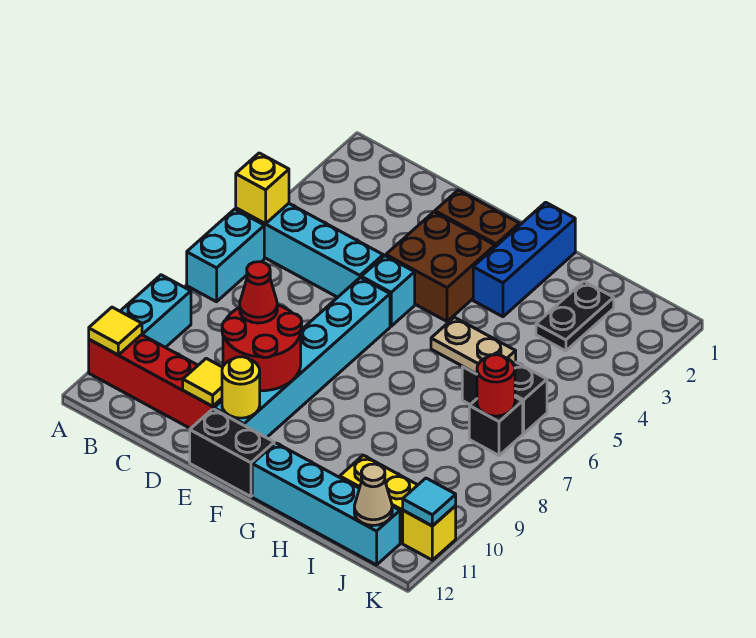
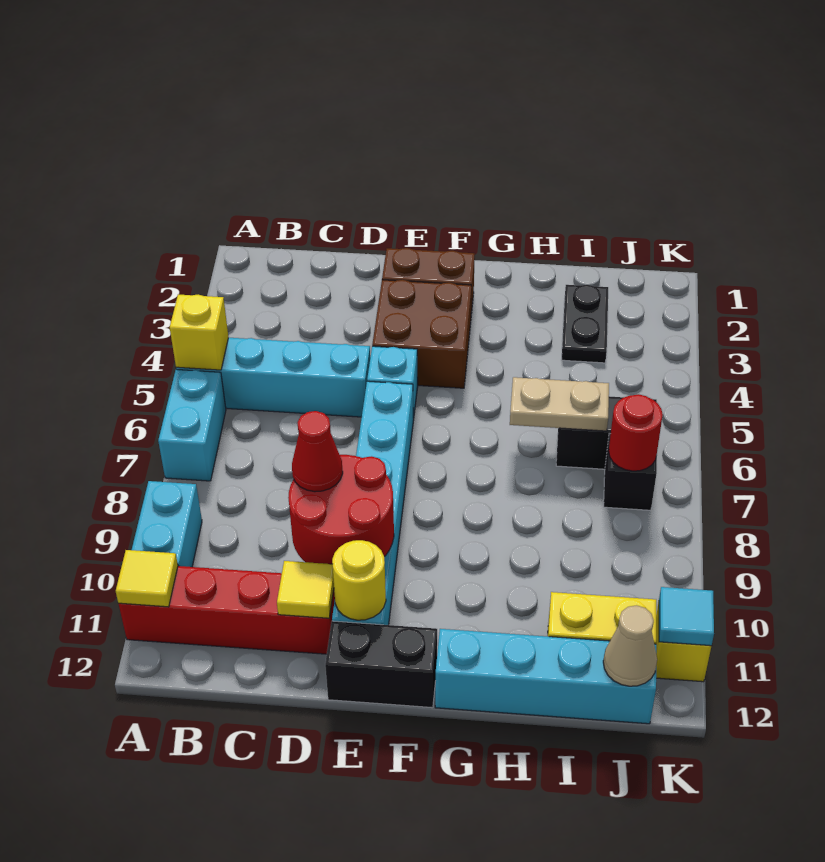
blue brick G1:G3 level 1 -> none

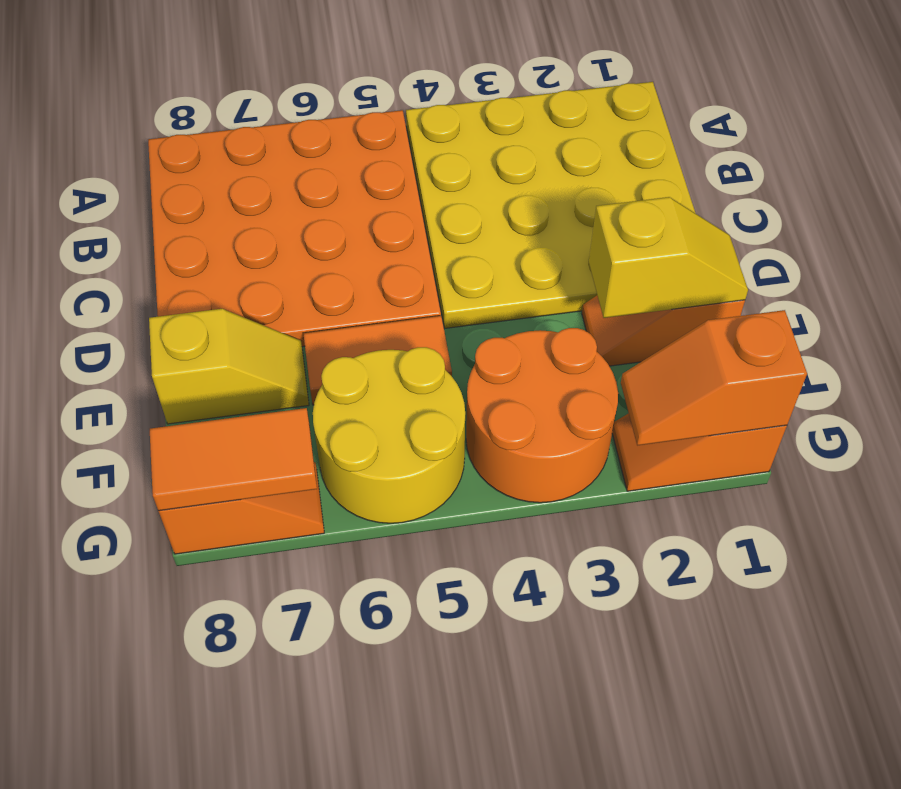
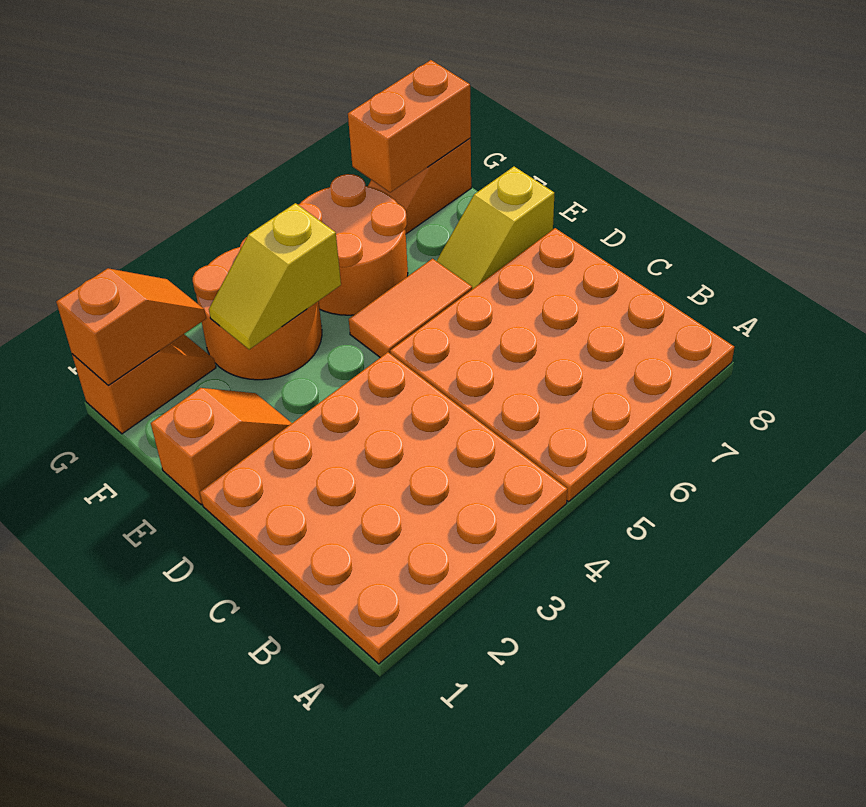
yellow plate A1:D4 level 1 -> orange plate A1:D4 level 1
yellow slope E1:E2 level 2 top 2 -> yellow slope F3:F4 level 2 top 4
yellow round brick F5:G6 level 1 -> orange round brick F5:G6 level 1
orange tile G7:G8 level 2 -> orange brick G7:G8 level 2

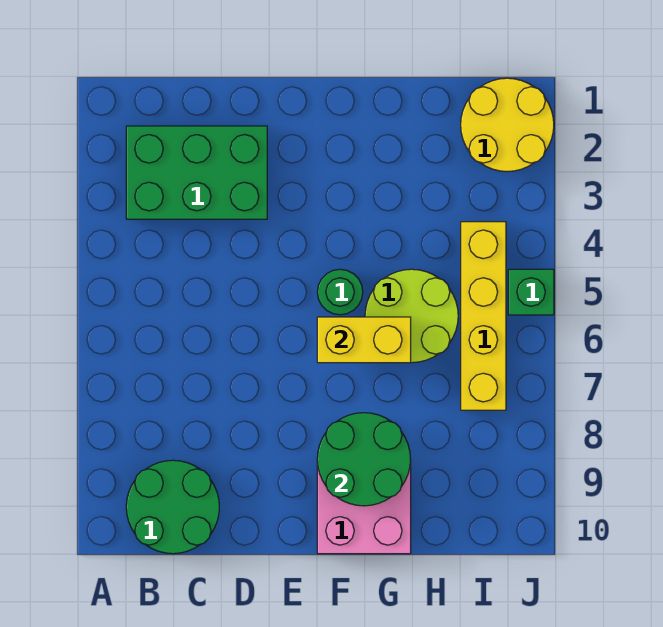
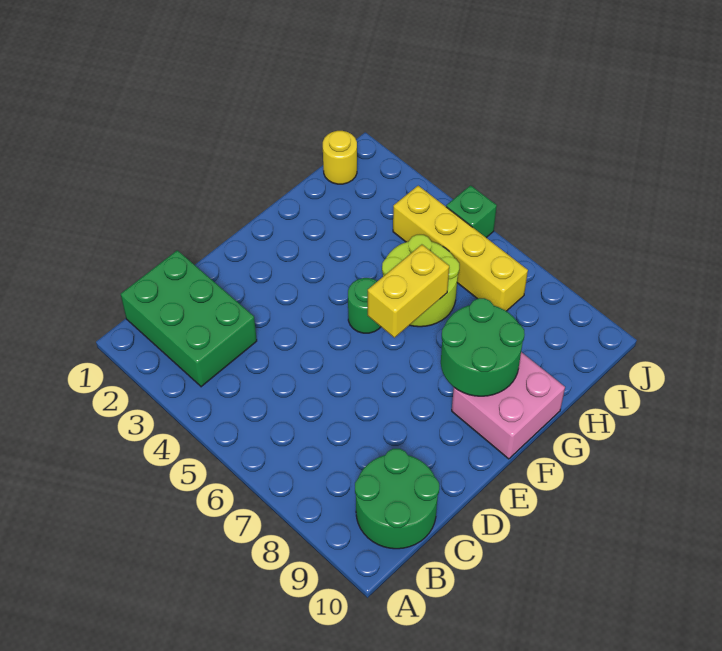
green brick B2:D3 level 1 -> green brick B1:C3 level 1
yellow round brick I1:J2 level 1 -> yellow round brick I1 level 1

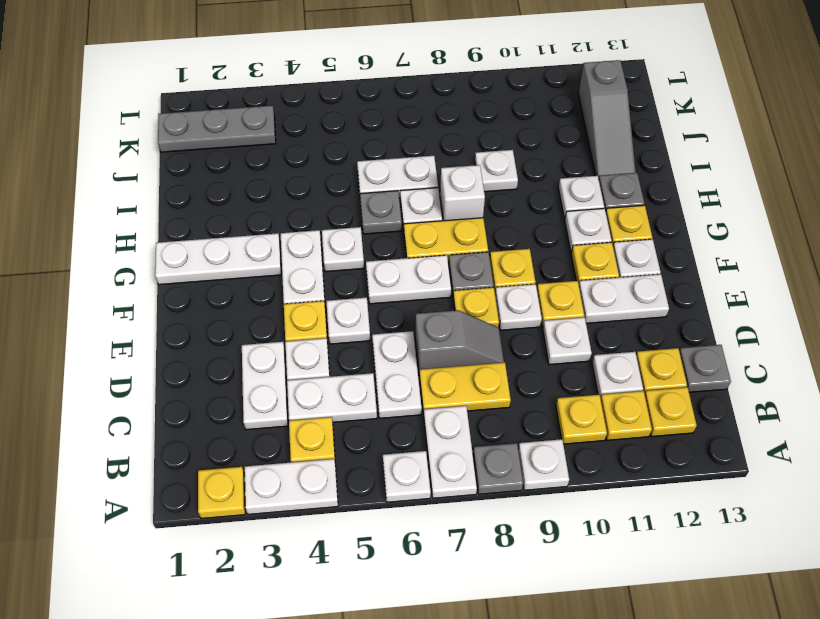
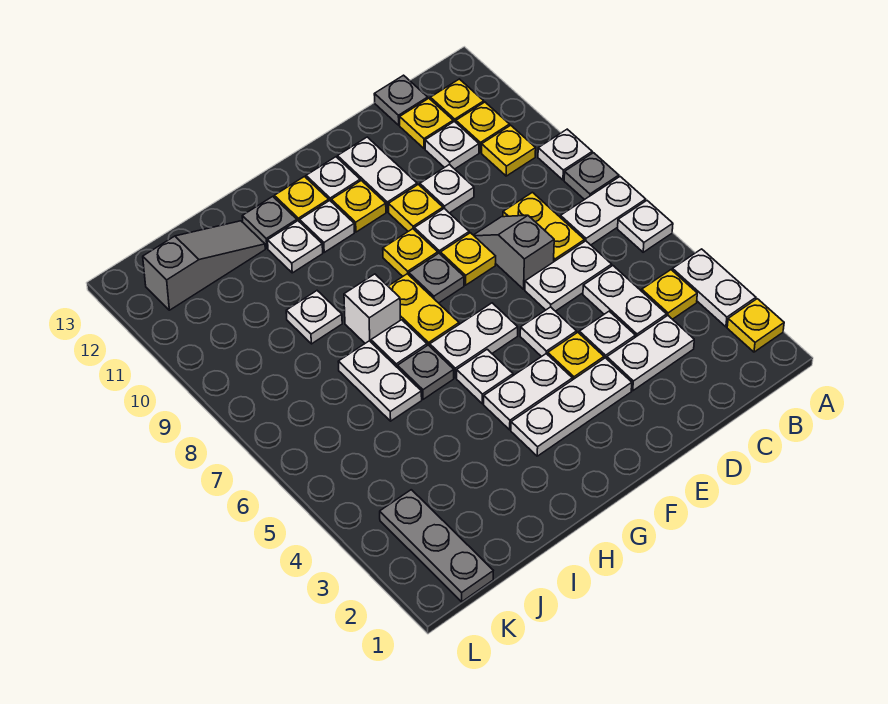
white plate F6:F7 level 1 -> white plate F6:G6 level 1
white plate G1:G3 level 1 -> white plate E3:G3 level 1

★ ★ ★

## AIM OF THE TASK
Every record is to be repeated exactly, and no picture is carried over.

## EXERCISE SOLUTION
blue brick G1:G3 level 1 -> none

yellow plate A1:D4 level 1 -> orange plate A1:D4 level 1
yellow slope E1:E2 level 2 top 2 -> yellow slope F3:F4 level 2 top 4
yellow round brick F5:G6 level 1 -> orange round brick F5:G6 level 1
orange tile G7:G8 level 2 -> orange brick G7:G8 level 2

green brick B2:D3 level 1 -> green brick B1:C3 level 1
yellow round brick I1:J2 level 1 -> yellow round brick I1 level 1

white plate F6:F7 level 1 -> white plate F6:G6 level 1
white plate G1:G3 level 1 -> white plate E3:G3 level 1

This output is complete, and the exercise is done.